WHAT YOU NEED TO DO - Filter this data down to the lines that hold "black", and copy them.

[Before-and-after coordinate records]
○ ○ ○ ○
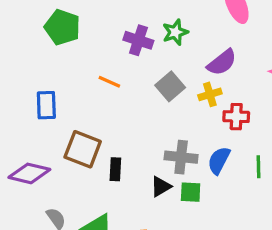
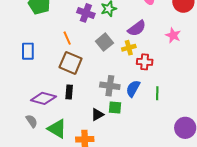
orange line: (109, 82) -> (67, 38), turned 40
brown square: (83, 149) -> (71, 63), moved
purple diamond: (29, 173) -> (43, 98), moved
black triangle: (161, 187) -> (97, 115), moved

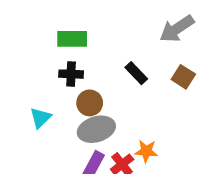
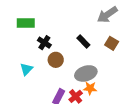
green rectangle: (72, 39) -> (26, 23), moved
black cross: (71, 74) -> (44, 43), turned 32
gray ellipse: (96, 129) -> (86, 73), moved

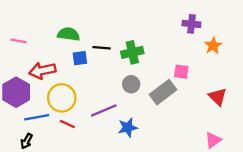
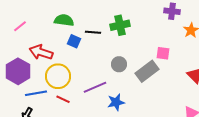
pink line: (18, 41) -> (20, 26), turned -48
green cross: (132, 52) -> (120, 25), moved
blue square: (80, 58) -> (74, 41), turned 32
red arrow: (42, 71) -> (41, 52), turned 30

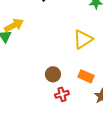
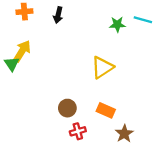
yellow arrow: (14, 25) -> (22, 51), turned -30

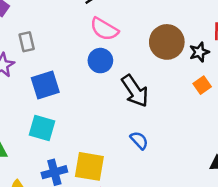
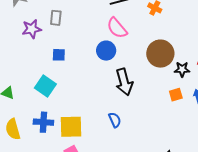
blue square: (45, 85) -> (59, 55), size x0.6
yellow square: (89, 166) -> (71, 127), turned -30

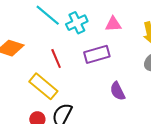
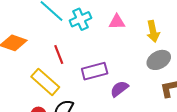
purple rectangle: (97, 54) -> (95, 71), moved
purple semicircle: (118, 91) -> (119, 89), turned 78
○ ○ ○ ○
OUTPUT FOR THIS TASK -
black triangle: (161, 187) -> (97, 115), moved
black cross: (71, 74) -> (44, 43), turned 32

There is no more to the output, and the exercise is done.